▶ _Problem to solve_: Please list every line in the listing below that contains the word "kern".

--- Begin Dataset rows ---

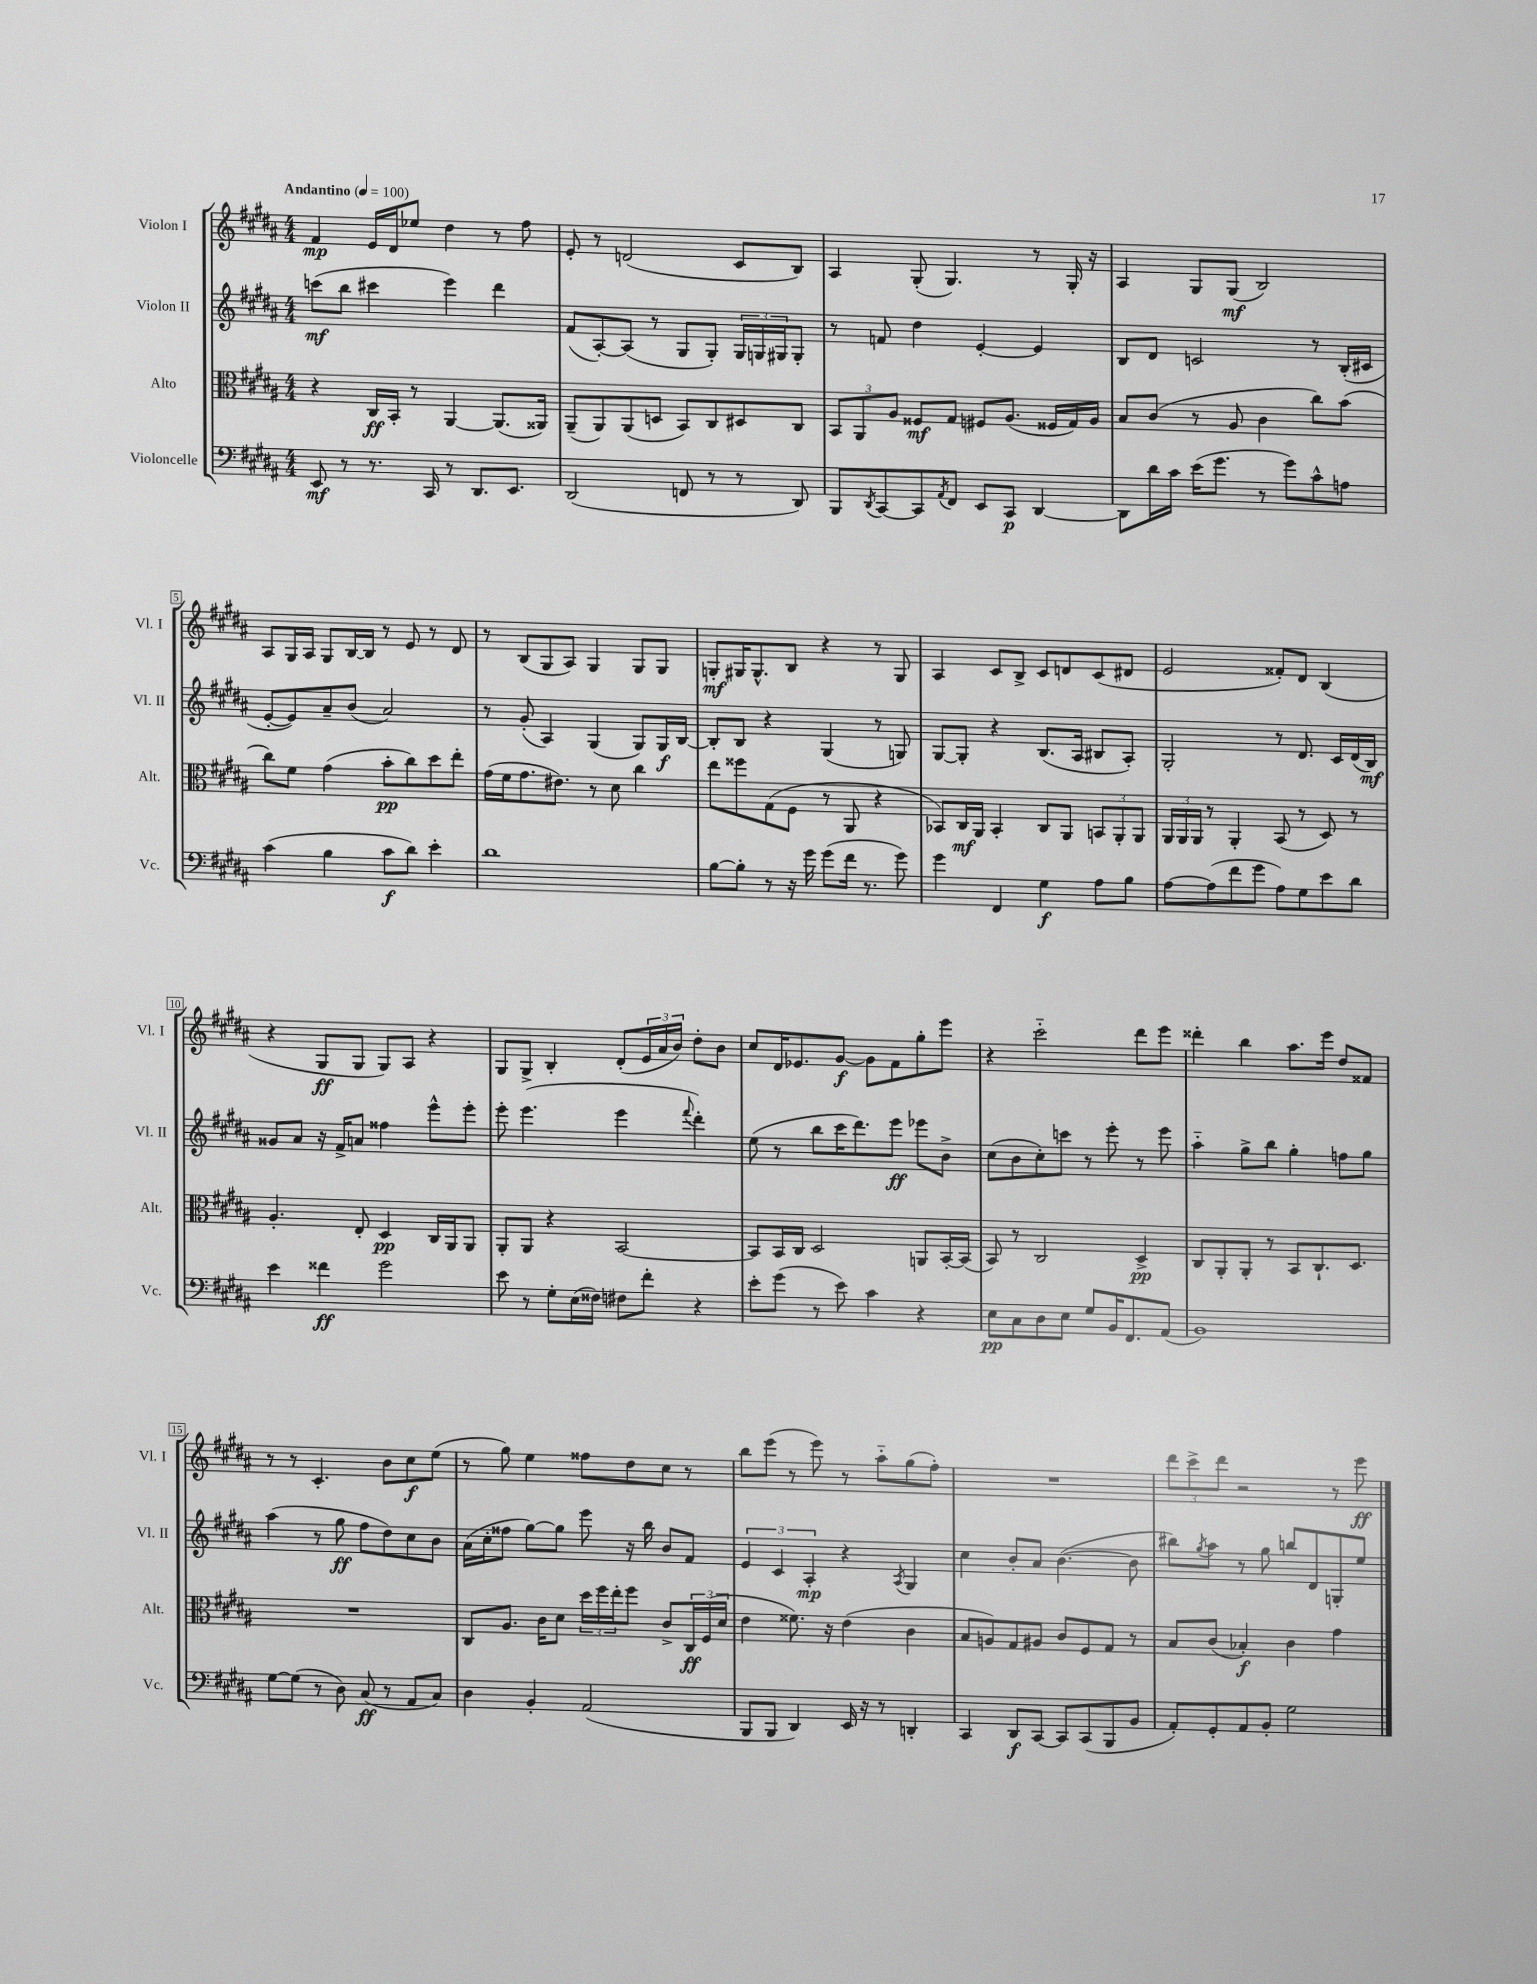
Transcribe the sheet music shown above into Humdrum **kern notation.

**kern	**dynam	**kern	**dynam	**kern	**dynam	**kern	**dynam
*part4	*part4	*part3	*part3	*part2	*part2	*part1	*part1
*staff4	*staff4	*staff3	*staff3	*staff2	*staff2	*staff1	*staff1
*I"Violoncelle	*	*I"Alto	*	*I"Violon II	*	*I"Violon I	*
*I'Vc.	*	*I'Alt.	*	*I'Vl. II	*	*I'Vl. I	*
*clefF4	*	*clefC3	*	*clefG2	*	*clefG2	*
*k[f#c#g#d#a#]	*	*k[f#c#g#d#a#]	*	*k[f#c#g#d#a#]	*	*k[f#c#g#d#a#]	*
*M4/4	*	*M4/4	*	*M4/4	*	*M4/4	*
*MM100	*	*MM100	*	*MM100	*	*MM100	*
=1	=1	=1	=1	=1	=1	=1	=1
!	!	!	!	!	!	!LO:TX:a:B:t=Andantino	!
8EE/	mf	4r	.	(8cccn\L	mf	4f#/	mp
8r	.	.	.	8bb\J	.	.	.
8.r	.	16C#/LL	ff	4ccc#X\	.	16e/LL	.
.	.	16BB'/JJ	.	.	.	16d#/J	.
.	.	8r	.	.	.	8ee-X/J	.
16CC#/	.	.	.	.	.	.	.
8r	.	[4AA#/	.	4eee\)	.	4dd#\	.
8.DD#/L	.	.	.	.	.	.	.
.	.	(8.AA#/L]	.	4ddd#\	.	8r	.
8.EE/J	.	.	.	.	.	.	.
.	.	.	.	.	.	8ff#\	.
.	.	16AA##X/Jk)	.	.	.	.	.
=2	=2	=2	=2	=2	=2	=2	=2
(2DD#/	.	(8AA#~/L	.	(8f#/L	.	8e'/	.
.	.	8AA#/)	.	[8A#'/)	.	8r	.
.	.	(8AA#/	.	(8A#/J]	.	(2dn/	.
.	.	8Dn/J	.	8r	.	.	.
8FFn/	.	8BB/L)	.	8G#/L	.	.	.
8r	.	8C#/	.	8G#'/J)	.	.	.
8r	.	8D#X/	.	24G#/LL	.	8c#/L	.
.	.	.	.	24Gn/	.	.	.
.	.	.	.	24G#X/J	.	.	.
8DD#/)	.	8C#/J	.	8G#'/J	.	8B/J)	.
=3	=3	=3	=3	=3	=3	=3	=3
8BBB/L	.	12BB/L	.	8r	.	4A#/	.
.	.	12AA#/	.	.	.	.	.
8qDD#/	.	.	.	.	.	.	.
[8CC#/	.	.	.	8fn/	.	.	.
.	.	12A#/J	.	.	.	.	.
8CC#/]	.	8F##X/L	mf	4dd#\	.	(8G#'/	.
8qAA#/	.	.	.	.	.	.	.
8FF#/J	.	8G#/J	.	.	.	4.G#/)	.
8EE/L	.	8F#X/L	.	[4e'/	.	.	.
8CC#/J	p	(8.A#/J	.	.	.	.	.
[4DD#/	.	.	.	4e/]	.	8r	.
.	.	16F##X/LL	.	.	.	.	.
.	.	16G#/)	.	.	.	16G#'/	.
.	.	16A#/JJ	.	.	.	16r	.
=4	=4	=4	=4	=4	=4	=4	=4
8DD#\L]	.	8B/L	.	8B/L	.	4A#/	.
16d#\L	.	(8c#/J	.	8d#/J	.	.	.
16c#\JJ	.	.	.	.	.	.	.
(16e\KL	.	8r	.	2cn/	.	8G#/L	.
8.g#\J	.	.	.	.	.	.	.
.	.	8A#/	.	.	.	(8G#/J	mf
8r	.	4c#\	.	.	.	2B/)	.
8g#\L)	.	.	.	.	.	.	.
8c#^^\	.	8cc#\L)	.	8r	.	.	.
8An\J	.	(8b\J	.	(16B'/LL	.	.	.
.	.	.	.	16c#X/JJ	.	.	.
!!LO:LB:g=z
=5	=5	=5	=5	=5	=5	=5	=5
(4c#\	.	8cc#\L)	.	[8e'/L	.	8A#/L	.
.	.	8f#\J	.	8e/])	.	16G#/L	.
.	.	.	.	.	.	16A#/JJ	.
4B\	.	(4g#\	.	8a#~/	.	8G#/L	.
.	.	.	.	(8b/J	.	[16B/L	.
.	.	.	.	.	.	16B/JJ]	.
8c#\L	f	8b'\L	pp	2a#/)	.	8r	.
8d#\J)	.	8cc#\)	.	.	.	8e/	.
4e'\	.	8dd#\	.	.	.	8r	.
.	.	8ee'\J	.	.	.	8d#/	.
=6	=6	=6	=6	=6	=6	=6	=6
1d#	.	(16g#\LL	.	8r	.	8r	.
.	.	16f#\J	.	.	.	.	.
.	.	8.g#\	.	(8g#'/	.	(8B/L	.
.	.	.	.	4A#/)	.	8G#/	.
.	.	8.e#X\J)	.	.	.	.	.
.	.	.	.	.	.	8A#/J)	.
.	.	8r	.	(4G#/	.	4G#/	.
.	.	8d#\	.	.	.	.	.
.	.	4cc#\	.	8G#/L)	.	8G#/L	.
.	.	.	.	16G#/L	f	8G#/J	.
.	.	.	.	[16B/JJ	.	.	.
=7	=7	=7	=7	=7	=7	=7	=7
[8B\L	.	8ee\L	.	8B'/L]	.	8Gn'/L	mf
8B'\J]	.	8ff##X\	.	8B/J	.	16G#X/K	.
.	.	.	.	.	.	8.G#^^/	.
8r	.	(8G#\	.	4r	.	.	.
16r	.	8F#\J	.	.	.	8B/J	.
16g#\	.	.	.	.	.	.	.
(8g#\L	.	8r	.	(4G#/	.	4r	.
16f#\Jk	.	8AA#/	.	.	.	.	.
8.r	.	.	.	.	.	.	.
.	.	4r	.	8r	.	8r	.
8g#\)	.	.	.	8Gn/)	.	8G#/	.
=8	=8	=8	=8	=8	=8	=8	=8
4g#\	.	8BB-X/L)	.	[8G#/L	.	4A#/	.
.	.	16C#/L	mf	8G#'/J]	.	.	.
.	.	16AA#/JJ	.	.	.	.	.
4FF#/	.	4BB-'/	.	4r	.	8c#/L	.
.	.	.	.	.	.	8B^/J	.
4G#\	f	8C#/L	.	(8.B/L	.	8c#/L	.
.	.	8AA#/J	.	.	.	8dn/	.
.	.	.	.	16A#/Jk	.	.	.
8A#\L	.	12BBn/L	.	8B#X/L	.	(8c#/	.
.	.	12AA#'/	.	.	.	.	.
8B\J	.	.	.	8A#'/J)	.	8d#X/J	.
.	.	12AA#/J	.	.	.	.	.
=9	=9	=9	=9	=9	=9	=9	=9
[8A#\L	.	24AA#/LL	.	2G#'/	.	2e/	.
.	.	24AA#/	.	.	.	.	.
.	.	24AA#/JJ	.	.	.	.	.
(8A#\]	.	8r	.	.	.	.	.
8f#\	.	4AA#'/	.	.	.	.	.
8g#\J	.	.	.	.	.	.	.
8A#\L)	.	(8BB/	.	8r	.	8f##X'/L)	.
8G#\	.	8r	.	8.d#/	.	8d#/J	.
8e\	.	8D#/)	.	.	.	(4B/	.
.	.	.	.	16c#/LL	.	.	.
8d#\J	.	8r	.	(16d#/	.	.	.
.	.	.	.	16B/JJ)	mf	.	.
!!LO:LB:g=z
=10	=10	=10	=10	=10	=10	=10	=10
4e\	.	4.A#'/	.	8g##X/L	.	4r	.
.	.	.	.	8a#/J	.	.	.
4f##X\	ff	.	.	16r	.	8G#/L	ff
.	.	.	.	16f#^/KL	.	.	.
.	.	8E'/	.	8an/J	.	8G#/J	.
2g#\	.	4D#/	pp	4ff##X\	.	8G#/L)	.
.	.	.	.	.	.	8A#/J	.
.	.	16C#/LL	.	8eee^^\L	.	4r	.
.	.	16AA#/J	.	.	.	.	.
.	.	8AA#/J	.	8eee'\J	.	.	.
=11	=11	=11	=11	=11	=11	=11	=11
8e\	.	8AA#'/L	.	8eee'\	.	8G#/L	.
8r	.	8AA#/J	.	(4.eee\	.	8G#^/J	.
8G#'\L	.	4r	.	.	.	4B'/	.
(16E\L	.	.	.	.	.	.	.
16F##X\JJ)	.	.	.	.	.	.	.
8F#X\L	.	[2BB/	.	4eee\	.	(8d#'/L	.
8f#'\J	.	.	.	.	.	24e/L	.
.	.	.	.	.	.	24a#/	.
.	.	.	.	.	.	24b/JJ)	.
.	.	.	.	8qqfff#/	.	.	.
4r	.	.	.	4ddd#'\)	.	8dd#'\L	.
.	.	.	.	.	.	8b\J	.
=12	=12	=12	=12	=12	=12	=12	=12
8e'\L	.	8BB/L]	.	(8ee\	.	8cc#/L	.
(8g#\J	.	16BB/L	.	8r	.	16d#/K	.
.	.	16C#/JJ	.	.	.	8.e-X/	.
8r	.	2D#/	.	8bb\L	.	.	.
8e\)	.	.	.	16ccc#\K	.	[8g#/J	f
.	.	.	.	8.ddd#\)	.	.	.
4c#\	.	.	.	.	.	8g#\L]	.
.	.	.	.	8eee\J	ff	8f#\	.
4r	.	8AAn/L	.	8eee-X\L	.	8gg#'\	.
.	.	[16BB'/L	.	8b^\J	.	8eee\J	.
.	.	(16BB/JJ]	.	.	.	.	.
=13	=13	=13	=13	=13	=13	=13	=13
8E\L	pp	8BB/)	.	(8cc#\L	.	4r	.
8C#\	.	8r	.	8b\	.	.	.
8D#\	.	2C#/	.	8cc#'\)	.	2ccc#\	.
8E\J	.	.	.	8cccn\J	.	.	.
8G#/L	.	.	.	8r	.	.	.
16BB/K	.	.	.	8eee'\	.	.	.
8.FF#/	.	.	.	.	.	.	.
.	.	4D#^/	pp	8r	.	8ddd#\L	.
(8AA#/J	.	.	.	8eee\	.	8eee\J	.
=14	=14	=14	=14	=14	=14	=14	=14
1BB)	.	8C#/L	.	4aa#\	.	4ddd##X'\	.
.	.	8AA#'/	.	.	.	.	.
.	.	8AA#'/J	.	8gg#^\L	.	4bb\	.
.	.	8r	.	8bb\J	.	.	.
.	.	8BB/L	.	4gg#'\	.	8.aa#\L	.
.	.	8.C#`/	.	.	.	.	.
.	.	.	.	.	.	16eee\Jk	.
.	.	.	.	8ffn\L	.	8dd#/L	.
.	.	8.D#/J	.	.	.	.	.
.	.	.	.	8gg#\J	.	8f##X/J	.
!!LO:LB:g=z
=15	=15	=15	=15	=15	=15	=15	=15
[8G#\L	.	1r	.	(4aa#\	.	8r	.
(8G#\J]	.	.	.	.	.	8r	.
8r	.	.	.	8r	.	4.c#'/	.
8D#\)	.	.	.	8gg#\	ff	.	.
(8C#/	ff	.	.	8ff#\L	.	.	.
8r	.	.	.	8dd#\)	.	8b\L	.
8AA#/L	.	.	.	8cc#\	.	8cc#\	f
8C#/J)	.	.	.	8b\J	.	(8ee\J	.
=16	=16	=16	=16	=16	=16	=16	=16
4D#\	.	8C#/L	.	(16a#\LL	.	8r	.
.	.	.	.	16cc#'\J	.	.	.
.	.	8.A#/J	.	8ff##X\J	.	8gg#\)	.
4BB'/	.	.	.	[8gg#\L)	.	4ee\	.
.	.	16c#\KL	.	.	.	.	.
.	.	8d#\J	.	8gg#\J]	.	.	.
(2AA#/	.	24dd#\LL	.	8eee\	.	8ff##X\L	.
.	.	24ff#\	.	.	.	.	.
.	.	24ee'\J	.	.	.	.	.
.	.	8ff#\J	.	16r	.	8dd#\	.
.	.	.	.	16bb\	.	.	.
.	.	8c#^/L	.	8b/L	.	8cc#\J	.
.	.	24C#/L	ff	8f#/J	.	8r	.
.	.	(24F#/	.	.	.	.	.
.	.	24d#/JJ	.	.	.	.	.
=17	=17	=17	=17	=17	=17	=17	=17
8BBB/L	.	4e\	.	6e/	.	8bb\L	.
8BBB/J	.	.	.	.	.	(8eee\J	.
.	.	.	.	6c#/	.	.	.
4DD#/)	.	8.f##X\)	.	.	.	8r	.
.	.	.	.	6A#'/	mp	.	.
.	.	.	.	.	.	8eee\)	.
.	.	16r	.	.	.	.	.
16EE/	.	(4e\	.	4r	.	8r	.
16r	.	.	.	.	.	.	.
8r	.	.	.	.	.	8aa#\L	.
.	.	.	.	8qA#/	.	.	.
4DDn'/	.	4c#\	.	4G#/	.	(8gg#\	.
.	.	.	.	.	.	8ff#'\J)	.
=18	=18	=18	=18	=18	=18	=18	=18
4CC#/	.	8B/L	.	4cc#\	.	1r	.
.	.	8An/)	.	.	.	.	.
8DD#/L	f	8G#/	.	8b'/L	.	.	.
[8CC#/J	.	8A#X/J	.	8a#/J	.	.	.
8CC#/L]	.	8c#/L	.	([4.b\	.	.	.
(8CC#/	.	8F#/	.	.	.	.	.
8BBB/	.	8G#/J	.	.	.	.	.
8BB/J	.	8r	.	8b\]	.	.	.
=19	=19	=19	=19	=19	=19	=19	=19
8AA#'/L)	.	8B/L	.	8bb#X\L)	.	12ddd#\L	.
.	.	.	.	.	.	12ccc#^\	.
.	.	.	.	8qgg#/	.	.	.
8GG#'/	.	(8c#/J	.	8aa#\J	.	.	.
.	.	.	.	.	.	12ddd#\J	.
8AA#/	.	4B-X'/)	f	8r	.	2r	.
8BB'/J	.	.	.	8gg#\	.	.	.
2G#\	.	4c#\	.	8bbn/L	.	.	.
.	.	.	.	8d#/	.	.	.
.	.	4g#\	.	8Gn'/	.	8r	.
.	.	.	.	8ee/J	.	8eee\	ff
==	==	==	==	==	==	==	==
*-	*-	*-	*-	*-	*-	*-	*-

--- End Dataset rows ---

▶ _Expected answer_:
Transcribe the sheet music shown above into Humdrum **kern notation.
**kern	**dynam	**kern	**dynam	**kern	**dynam	**kern	**dynam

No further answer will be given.